:: SOURCE MATERIAL ::

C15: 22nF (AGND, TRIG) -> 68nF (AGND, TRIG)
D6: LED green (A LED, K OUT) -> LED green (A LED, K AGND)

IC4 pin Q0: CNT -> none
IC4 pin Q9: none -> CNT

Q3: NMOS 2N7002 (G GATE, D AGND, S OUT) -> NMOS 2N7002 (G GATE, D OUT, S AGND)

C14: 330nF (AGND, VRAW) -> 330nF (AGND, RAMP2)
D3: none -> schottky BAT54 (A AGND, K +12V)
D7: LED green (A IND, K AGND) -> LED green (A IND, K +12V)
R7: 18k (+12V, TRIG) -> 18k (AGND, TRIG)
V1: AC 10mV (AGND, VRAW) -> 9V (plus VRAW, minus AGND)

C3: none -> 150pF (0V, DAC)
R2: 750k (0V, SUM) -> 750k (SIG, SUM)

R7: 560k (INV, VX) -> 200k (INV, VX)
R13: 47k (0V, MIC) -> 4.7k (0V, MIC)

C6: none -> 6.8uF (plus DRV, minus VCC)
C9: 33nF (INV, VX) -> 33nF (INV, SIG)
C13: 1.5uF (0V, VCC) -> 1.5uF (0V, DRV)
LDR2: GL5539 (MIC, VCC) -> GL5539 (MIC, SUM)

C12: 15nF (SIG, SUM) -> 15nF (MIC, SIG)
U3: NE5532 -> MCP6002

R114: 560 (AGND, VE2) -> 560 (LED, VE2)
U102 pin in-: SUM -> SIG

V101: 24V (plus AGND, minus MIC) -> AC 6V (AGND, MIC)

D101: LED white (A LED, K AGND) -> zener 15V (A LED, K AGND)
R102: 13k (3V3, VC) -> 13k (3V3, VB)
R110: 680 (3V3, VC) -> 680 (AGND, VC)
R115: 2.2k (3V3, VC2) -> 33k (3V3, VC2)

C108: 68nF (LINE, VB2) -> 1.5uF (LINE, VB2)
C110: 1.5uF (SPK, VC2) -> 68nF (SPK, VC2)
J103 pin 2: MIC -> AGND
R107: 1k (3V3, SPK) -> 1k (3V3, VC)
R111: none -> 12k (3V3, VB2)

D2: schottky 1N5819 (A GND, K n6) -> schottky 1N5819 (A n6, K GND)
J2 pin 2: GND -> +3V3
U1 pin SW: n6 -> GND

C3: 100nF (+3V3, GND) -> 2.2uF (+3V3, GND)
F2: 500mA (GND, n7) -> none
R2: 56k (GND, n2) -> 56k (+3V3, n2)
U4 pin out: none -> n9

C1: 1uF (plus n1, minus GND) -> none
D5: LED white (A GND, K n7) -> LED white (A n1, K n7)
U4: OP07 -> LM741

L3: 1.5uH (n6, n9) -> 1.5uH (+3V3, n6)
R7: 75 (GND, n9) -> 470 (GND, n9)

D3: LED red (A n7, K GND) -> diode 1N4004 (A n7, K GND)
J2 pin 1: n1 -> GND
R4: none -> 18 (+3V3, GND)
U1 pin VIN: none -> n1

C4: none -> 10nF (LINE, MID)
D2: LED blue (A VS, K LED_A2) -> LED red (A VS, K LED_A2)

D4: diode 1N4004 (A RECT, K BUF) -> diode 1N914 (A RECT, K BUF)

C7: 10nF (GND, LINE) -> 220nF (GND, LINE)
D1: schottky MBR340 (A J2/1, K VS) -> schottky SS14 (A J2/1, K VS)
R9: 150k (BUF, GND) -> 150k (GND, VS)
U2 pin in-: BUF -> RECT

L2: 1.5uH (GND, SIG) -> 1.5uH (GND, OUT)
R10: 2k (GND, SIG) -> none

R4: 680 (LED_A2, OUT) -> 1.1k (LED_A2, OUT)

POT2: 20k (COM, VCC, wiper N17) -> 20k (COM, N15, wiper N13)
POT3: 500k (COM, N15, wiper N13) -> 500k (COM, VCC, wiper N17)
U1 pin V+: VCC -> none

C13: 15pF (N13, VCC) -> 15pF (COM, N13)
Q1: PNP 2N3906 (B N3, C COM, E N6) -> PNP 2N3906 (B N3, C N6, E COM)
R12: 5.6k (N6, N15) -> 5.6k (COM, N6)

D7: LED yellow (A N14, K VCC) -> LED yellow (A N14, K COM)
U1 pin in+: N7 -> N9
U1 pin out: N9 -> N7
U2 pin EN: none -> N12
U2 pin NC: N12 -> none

:::

If a line in the entries above has the word "diode", copy it.

D3: LED red (A n7, K GND) -> diode 1N4004 (A n7, K GND)
D4: diode 1N4004 (A RECT, K BUF) -> diode 1N914 (A RECT, K BUF)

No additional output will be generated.